● Instructions for the task
Express every line of the data below as a JSON list of strings, with one string per line and blank lines left out.

=-=-=-=-=

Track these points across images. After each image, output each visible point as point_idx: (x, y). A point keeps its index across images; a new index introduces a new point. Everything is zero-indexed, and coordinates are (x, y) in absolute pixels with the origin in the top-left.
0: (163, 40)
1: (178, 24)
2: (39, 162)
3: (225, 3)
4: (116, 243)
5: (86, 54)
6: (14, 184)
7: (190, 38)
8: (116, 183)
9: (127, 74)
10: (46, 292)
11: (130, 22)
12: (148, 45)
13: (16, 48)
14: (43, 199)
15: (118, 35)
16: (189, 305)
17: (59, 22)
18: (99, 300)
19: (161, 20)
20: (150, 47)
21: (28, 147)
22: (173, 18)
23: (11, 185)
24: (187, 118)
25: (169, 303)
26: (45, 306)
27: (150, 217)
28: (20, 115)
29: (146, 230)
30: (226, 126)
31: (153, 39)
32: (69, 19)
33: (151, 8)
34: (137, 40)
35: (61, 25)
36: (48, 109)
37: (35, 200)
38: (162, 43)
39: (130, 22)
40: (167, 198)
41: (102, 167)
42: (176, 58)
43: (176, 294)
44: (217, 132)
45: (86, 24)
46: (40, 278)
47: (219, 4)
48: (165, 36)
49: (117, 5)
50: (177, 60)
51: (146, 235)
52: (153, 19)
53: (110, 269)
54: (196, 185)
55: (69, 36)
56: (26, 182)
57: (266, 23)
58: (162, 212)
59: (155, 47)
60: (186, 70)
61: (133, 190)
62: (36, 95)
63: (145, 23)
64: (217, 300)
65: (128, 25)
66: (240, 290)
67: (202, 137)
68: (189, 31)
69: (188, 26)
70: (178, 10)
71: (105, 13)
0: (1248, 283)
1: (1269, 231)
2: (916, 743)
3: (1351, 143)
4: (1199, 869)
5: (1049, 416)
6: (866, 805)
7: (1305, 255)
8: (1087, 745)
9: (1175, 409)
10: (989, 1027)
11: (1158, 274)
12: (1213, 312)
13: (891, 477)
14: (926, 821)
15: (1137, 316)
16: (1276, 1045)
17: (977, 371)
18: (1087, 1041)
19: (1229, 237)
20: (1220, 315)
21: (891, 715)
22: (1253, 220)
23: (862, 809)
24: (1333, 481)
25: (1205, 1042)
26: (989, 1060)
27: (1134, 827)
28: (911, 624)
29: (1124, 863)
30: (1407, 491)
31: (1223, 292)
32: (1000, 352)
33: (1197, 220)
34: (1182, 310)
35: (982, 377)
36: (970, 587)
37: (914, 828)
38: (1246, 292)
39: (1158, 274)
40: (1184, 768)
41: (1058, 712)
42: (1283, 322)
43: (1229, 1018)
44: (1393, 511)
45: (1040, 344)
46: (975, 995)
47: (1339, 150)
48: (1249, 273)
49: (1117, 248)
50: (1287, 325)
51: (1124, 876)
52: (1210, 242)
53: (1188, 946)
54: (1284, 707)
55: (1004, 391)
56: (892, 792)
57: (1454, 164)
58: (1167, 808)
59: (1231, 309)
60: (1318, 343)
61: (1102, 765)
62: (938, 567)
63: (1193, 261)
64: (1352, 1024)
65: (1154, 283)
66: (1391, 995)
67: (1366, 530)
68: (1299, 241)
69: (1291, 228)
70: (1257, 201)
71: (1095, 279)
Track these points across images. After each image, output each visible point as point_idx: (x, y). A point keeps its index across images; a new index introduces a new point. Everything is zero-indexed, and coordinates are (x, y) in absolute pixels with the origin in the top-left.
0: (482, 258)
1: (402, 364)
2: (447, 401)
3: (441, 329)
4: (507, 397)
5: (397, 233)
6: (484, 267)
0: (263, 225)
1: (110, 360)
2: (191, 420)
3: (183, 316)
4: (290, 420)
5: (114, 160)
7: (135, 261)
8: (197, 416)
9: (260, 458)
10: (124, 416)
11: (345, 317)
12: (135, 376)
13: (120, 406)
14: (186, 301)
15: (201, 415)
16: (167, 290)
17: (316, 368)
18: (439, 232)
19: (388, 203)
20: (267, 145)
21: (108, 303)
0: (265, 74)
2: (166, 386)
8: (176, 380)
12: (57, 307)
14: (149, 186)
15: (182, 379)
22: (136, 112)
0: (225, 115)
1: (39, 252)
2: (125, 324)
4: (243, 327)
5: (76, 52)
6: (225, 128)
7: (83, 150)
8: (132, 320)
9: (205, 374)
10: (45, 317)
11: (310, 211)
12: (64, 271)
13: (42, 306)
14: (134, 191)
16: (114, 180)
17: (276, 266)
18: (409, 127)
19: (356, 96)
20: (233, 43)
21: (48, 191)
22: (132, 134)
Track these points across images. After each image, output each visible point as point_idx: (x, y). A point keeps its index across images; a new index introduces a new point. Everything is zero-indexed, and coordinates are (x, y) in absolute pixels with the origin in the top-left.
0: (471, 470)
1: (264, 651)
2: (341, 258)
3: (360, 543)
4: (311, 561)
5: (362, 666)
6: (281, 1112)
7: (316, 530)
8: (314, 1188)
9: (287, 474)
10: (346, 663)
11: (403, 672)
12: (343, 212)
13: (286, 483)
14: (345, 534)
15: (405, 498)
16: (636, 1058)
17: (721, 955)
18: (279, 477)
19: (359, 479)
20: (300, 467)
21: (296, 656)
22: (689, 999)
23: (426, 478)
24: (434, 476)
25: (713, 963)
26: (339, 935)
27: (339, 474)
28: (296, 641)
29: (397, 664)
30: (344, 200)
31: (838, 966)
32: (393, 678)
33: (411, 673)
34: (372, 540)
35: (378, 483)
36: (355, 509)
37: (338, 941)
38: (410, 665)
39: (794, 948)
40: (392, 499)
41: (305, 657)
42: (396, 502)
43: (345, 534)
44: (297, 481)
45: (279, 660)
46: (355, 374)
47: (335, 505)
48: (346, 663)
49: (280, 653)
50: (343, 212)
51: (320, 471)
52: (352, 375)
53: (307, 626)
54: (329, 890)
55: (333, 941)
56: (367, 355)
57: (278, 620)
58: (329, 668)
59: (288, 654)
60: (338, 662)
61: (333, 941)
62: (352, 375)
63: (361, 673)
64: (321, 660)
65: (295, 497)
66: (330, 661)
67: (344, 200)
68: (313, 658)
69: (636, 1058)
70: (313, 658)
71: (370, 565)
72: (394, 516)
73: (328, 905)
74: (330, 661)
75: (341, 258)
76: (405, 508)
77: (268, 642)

=-=-=-=-=

● Written solution
[
  "Track these points across images. After each image, output each visible point as point_idx: (x, y). A point keeps its index across images; a new index introduces a new point. Everything is zero-indexed, and coordinates are (x, y) in absolute pixels with the origin in the top-left.",
  "0: (163, 40)",
  "1: (178, 24)",
  "2: (39, 162)",
  "3: (225, 3)",
  "4: (116, 243)",
  "5: (86, 54)",
  "6: (14, 184)",
  "7: (190, 38)",
  "8: (116, 183)",
  "9: (127, 74)",
  "10: (46, 292)",
  "11: (130, 22)",
  "12: (148, 45)",
  "13: (16, 48)",
  "14: (43, 199)",
  "15: (118, 35)",
  "16: (189, 305)",
  "17: (59, 22)",
  "18: (99, 300)",
  "19: (161, 20)",
  "20: (150, 47)",
  "21: (28, 147)",
  "22: (173, 18)",
  "23: (11, 185)",
  "24: (187, 118)",
  "25: (169, 303)",
  "26: (45, 306)",
  "27: (150, 217)",
  "28: (20, 115)",
  "29: (146, 230)",
  "30: (226, 126)",
  "31: (153, 39)",
  "32: (69, 19)",
  "33: (151, 8)",
  "34: (137, 40)",
  "35: (61, 25)",
  "36: (48, 109)",
  "37: (35, 200)",
  "38: (162, 43)",
  "39: (130, 22)",
  "40: (167, 198)",
  "41: (102, 167)",
  "42: (176, 58)",
  "43: (176, 294)",
  "44: (217, 132)",
  "45: (86, 24)",
  "46: (40, 278)",
  "47: (219, 4)",
  "48: (165, 36)",
  "49: (117, 5)",
  "50: (177, 60)",
  "51: (146, 235)",
  "52: (153, 19)",
  "53: (110, 269)",
  "54: (196, 185)",
  "55: (69, 36)",
  "56: (26, 182)",
  "57: (266, 23)",
  "58: (162, 212)",
  "59: (155, 47)",
  "60: (186, 70)",
  "61: (133, 190)",
  "62: (36, 95)",
  "63: (145, 23)",
  "64: (217, 300)",
  "65: (128, 25)",
  "66: (240, 290)",
  "67: (202, 137)",
  "68: (189, 31)",
  "69: (188, 26)",
  "70: (178, 10)",
  "71: (105, 13)",
  "0: (1248, 283)",
  "1: (1269, 231)",
  "2: (916, 743)",
  "3: (1351, 143)",
  "4: (1199, 869)",
  "5: (1049, 416)",
  "6: (866, 805)",
  "7: (1305, 255)",
  "8: (1087, 745)",
  "9: (1175, 409)",
  "10: (989, 1027)",
  "11: (1158, 274)",
  "12: (1213, 312)",
  "13: (891, 477)",
  "14: (926, 821)",
  "15: (1137, 316)",
  "16: (1276, 1045)",
  "17: (977, 371)",
  "18: (1087, 1041)",
  "19: (1229, 237)",
  "20: (1220, 315)",
  "21: (891, 715)",
  "22: (1253, 220)",
  "23: (862, 809)",
  "24: (1333, 481)",
  "25: (1205, 1042)",
  "26: (989, 1060)",
  "27: (1134, 827)",
  "28: (911, 624)",
  "29: (1124, 863)",
  "30: (1407, 491)",
  "31: (1223, 292)",
  "32: (1000, 352)",
  "33: (1197, 220)",
  "34: (1182, 310)",
  "35: (982, 377)",
  "36: (970, 587)",
  "37: (914, 828)",
  "38: (1246, 292)",
  "39: (1158, 274)",
  "40: (1184, 768)",
  "41: (1058, 712)",
  "42: (1283, 322)",
  "43: (1229, 1018)",
  "44: (1393, 511)",
  "45: (1040, 344)",
  "46: (975, 995)",
  "47: (1339, 150)",
  "48: (1249, 273)",
  "49: (1117, 248)",
  "50: (1287, 325)",
  "51: (1124, 876)",
  "52: (1210, 242)",
  "53: (1188, 946)",
  "54: (1284, 707)",
  "55: (1004, 391)",
  "56: (892, 792)",
  "57: (1454, 164)",
  "58: (1167, 808)",
  "59: (1231, 309)",
  "60: (1318, 343)",
  "61: (1102, 765)",
  "62: (938, 567)",
  "63: (1193, 261)",
  "64: (1352, 1024)",
  "65: (1154, 283)",
  "66: (1391, 995)",
  "67: (1366, 530)",
  "68: (1299, 241)",
  "69: (1291, 228)",
  "70: (1257, 201)",
  "71: (1095, 279)",
  "Track these points across images. After each image, output each visible point as point_idx: (x, y). A point keeps its index across images; a new index introduces a new point. Everything is zero-indexed, and coordinates are (x, y) in absolute pixels with the origin in the top-left.",
  "0: (482, 258)",
  "1: (402, 364)",
  "2: (447, 401)",
  "3: (441, 329)",
  "4: (507, 397)",
  "5: (397, 233)",
  "6: (484, 267)",
  "0: (263, 225)",
  "1: (110, 360)",
  "2: (191, 420)",
  "3: (183, 316)",
  "4: (290, 420)",
  "5: (114, 160)",
  "7: (135, 261)",
  "8: (197, 416)",
  "9: (260, 458)",
  "10: (124, 416)",
  "11: (345, 317)",
  "12: (135, 376)",
  "13: (120, 406)",
  "14: (186, 301)",
  "15: (201, 415)",
  "16: (167, 290)",
  "17: (316, 368)",
  "18: (439, 232)",
  "19: (388, 203)",
  "20: (267, 145)",
  "21: (108, 303)",
  "0: (265, 74)",
  "2: (166, 386)",
  "8: (176, 380)",
  "12: (57, 307)",
  "14: (149, 186)",
  "15: (182, 379)",
  "22: (136, 112)",
  "0: (225, 115)",
  "1: (39, 252)",
  "2: (125, 324)",
  "4: (243, 327)",
  "5: (76, 52)",
  "6: (225, 128)",
  "7: (83, 150)",
  "8: (132, 320)",
  "9: (205, 374)",
  "10: (45, 317)",
  "11: (310, 211)",
  "12: (64, 271)",
  "13: (42, 306)",
  "14: (134, 191)",
  "16: (114, 180)",
  "17: (276, 266)",
  "18: (409, 127)",
  "19: (356, 96)",
  "20: (233, 43)",
  "21: (48, 191)",
  "22: (132, 134)",
  "Track these points across images. After each image, output each visible point as point_idx: (x, y). A point keeps its index across images; a new index introduces a new point. Everything is zero-indexed, and coordinates are (x, y) in absolute pixels with the origin in the top-left.",
  "0: (471, 470)",
  "1: (264, 651)",
  "2: (341, 258)",
  "3: (360, 543)",
  "4: (311, 561)",
  "5: (362, 666)",
  "6: (281, 1112)",
  "7: (316, 530)",
  "8: (314, 1188)",
  "9: (287, 474)",
  "10: (346, 663)",
  "11: (403, 672)",
  "12: (343, 212)",
  "13: (286, 483)",
  "14: (345, 534)",
  "15: (405, 498)",
  "16: (636, 1058)",
  "17: (721, 955)",
  "18: (279, 477)",
  "19: (359, 479)",
  "20: (300, 467)",
  "21: (296, 656)",
  "22: (689, 999)",
  "23: (426, 478)",
  "24: (434, 476)",
  "25: (713, 963)",
  "26: (339, 935)",
  "27: (339, 474)",
  "28: (296, 641)",
  "29: (397, 664)",
  "30: (344, 200)",
  "31: (838, 966)",
  "32: (393, 678)",
  "33: (411, 673)",
  "34: (372, 540)",
  "35: (378, 483)",
  "36: (355, 509)",
  "37: (338, 941)",
  "38: (410, 665)",
  "39: (794, 948)",
  "40: (392, 499)",
  "41: (305, 657)",
  "42: (396, 502)",
  "43: (345, 534)",
  "44: (297, 481)",
  "45: (279, 660)",
  "46: (355, 374)",
  "47: (335, 505)",
  "48: (346, 663)",
  "49: (280, 653)",
  "50: (343, 212)",
  "51: (320, 471)",
  "52: (352, 375)",
  "53: (307, 626)",
  "54: (329, 890)",
  "55: (333, 941)",
  "56: (367, 355)",
  "57: (278, 620)",
  "58: (329, 668)",
  "59: (288, 654)",
  "60: (338, 662)",
  "61: (333, 941)",
  "62: (352, 375)",
  "63: (361, 673)",
  "64: (321, 660)",
  "65: (295, 497)",
  "66: (330, 661)",
  "67: (344, 200)",
  "68: (313, 658)",
  "69: (636, 1058)",
  "70: (313, 658)",
  "71: (370, 565)",
  "72: (394, 516)",
  "73: (328, 905)",
  "74: (330, 661)",
  "75: (341, 258)",
  "76: (405, 508)",
  "77: (268, 642)"
]